Material for the task below:

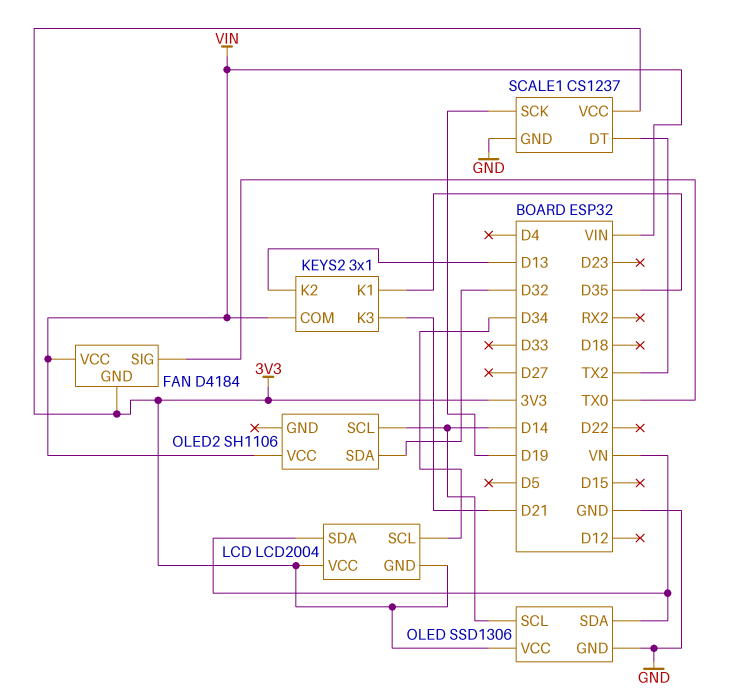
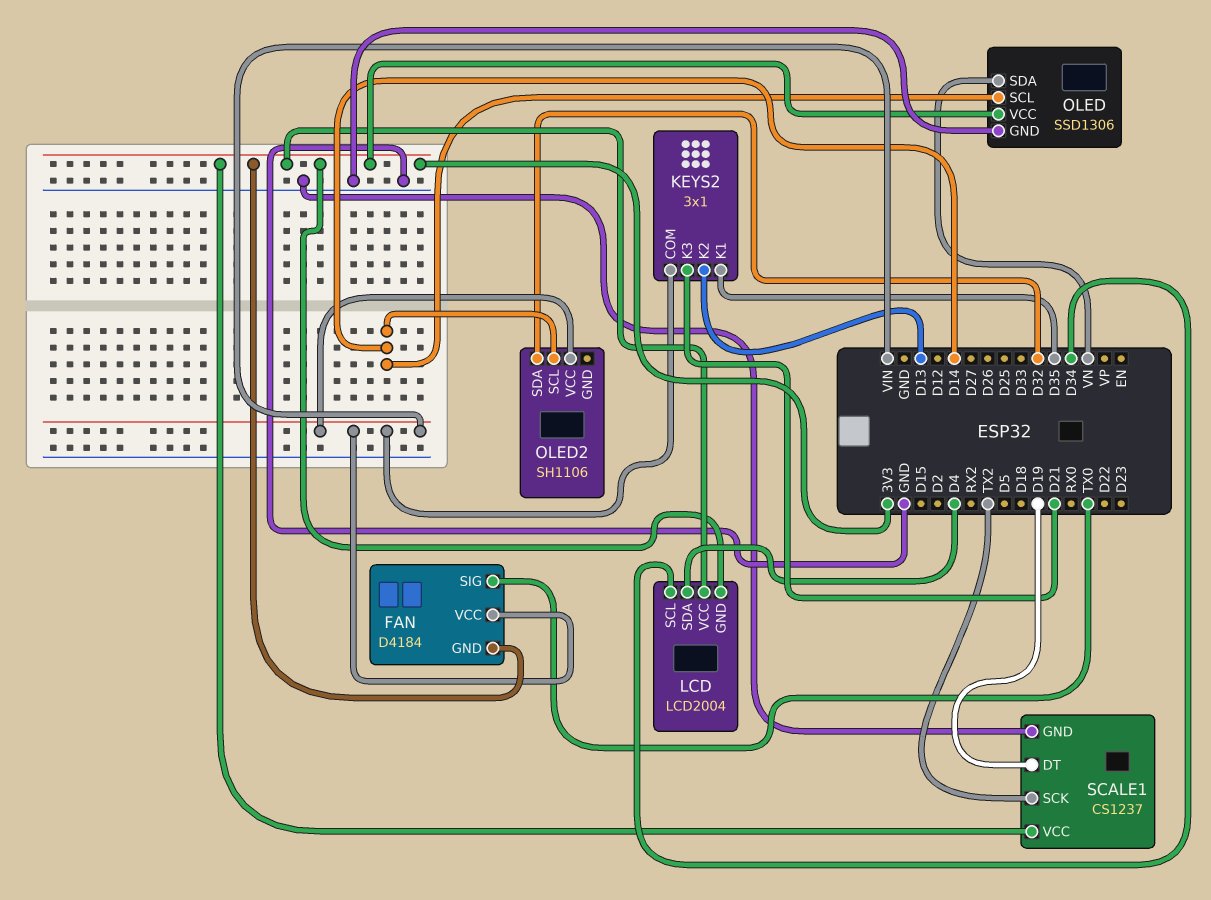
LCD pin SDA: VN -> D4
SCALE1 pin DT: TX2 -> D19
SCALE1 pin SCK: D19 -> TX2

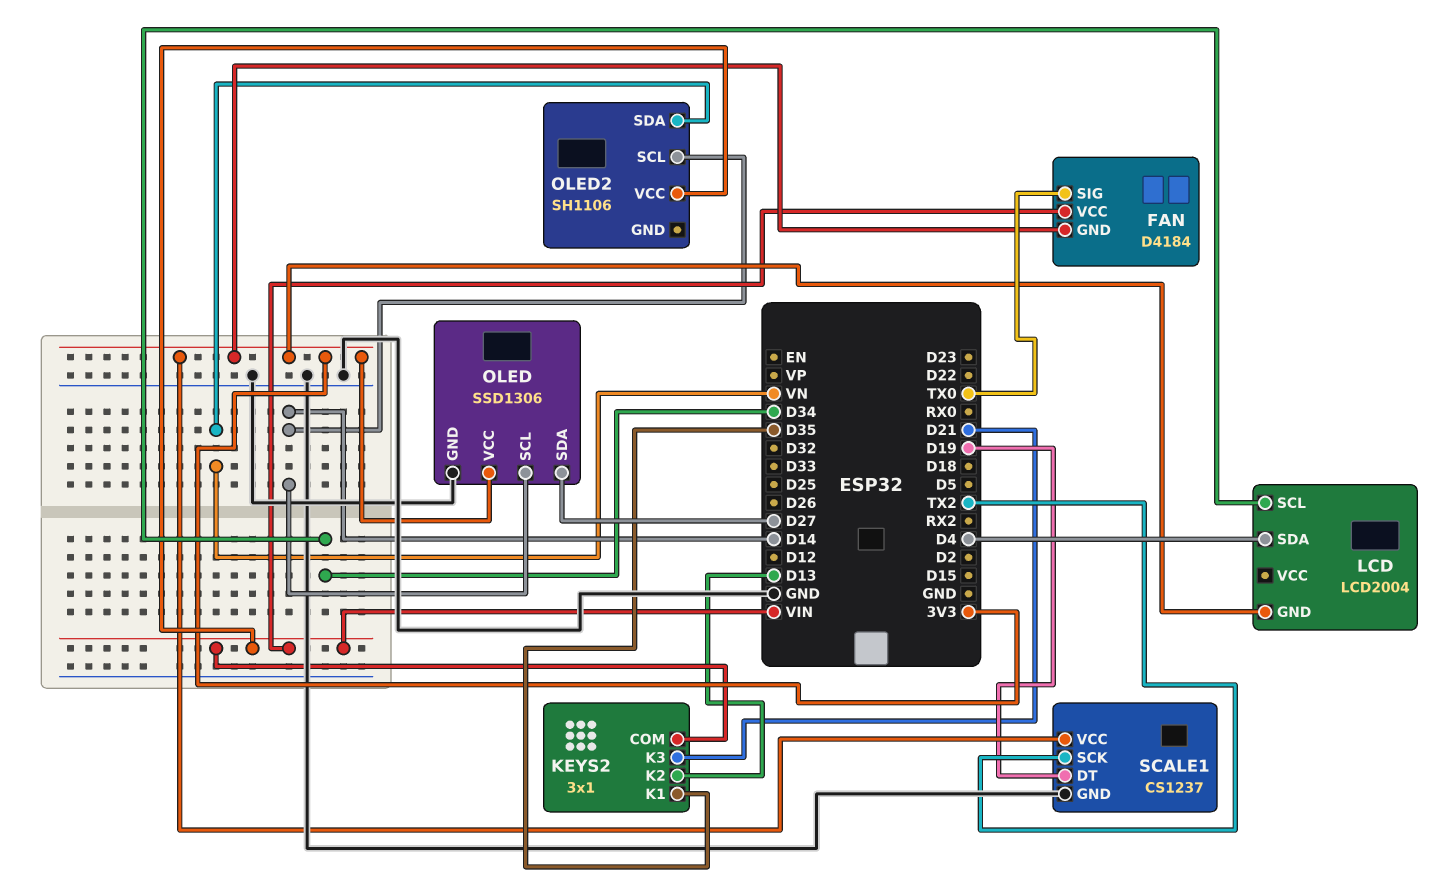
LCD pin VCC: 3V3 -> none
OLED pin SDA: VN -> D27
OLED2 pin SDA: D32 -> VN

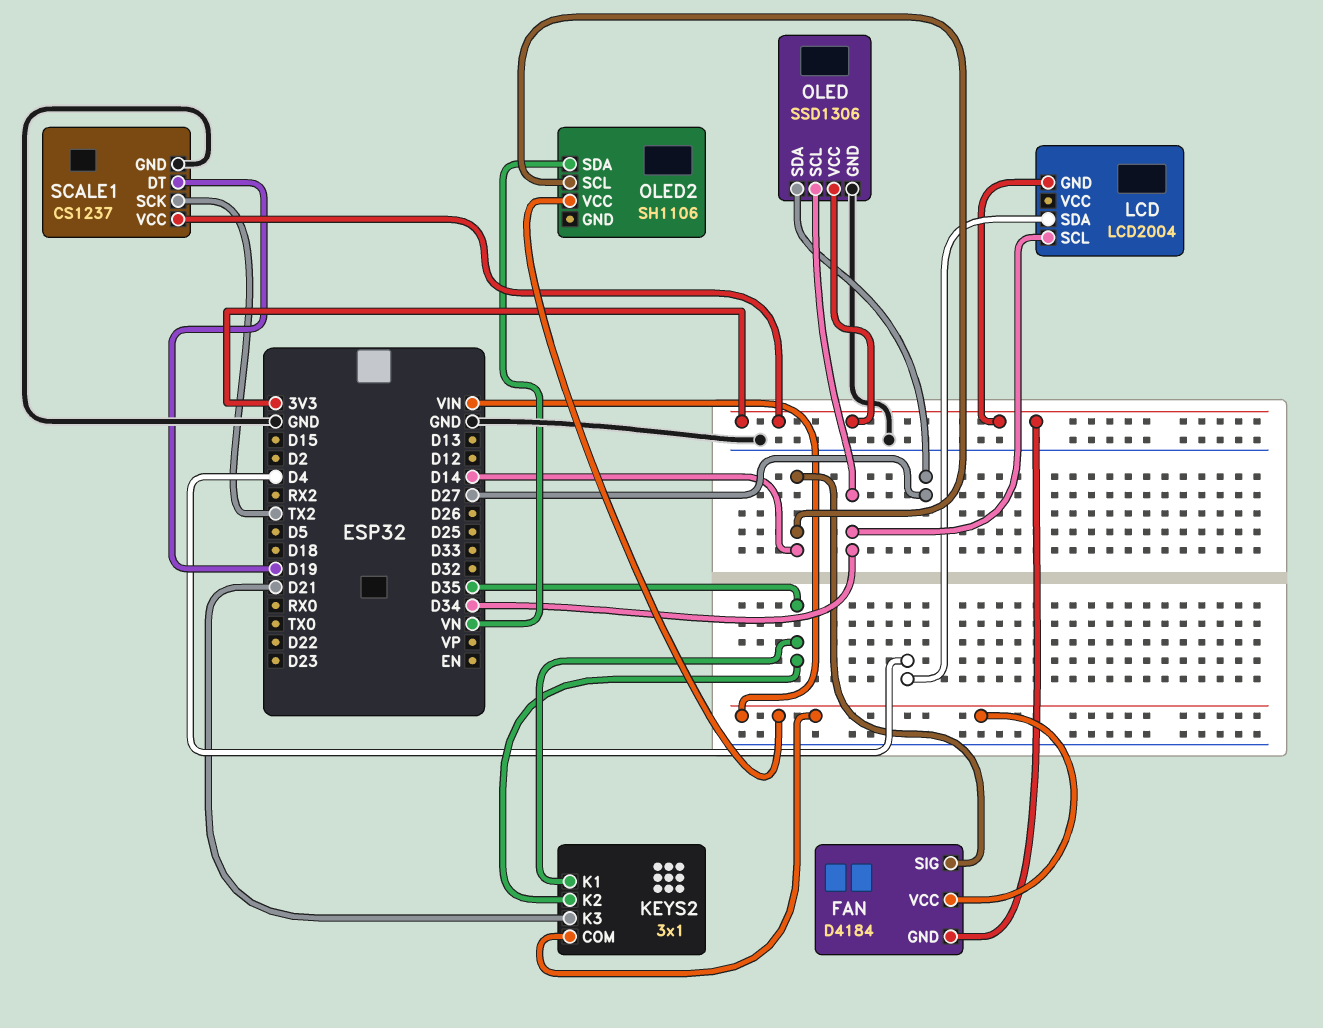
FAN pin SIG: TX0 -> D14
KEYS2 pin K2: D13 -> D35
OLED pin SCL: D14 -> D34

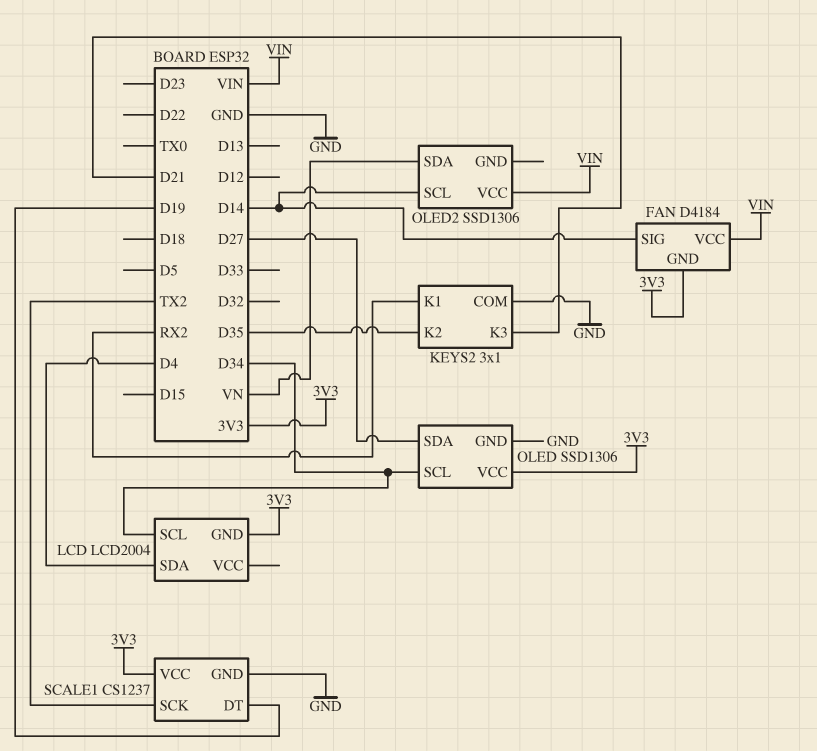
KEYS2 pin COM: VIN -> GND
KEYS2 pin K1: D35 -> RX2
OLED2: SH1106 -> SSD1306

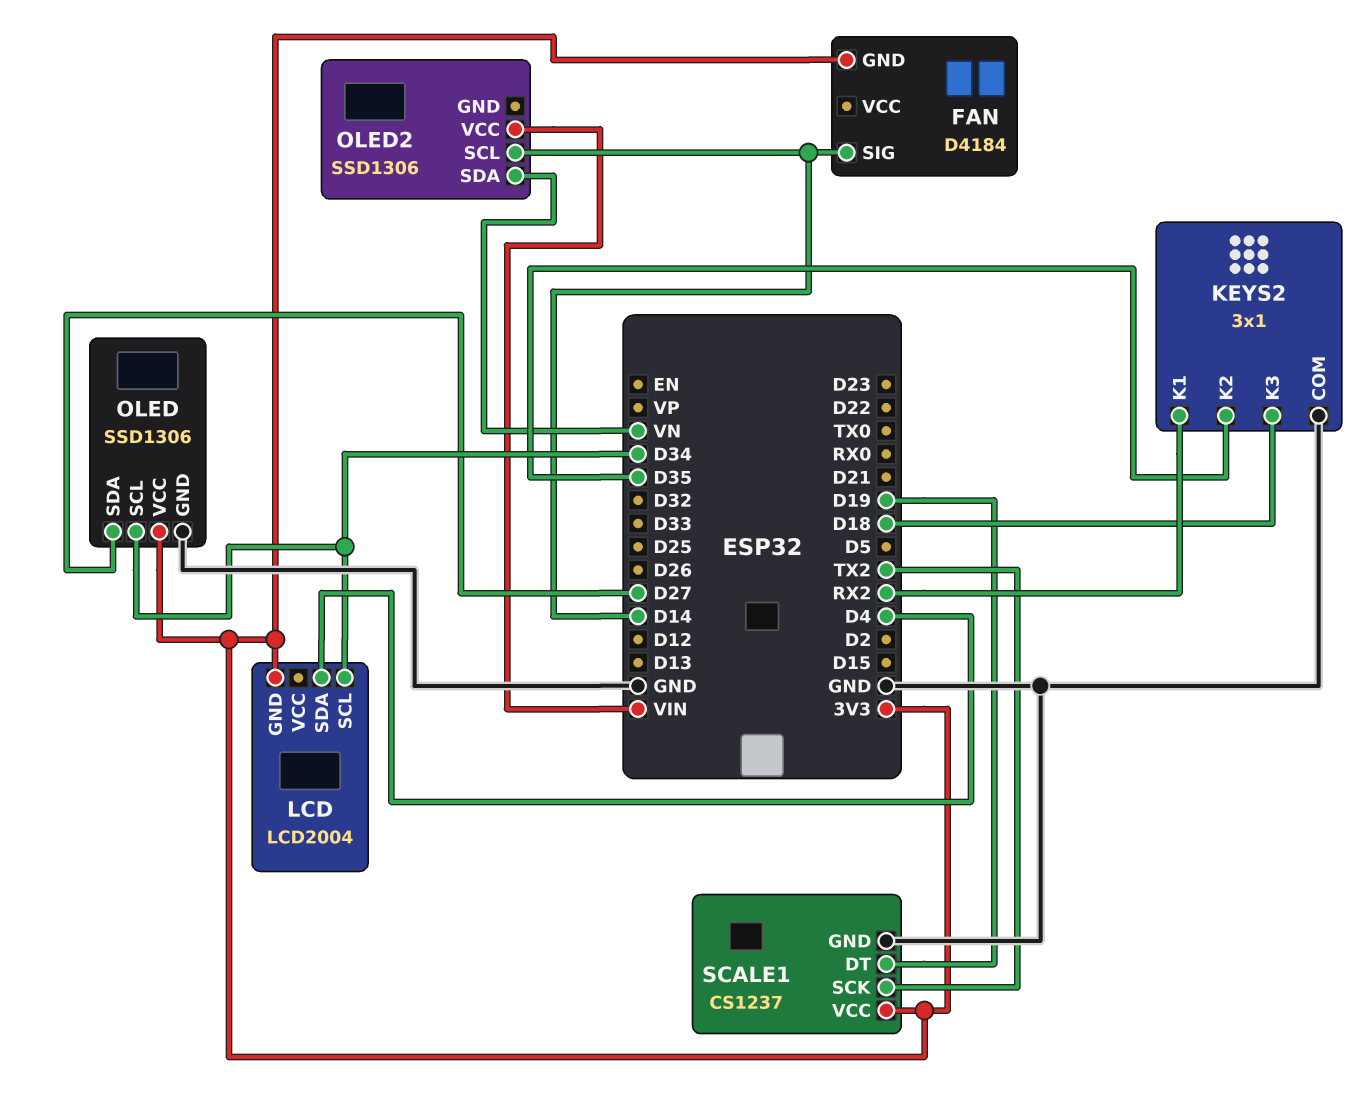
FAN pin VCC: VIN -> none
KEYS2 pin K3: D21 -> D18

End of Material for the task.

» Problem requirements:
The expected answer is the complete set of entries, copied verbatim, with no pictures.

» Solution for this task:
LCD pin SDA: VN -> D4
SCALE1 pin DT: TX2 -> D19
SCALE1 pin SCK: D19 -> TX2

LCD pin VCC: 3V3 -> none
OLED pin SDA: VN -> D27
OLED2 pin SDA: D32 -> VN

FAN pin SIG: TX0 -> D14
KEYS2 pin K2: D13 -> D35
OLED pin SCL: D14 -> D34

KEYS2 pin COM: VIN -> GND
KEYS2 pin K1: D35 -> RX2
OLED2: SH1106 -> SSD1306

FAN pin VCC: VIN -> none
KEYS2 pin K3: D21 -> D18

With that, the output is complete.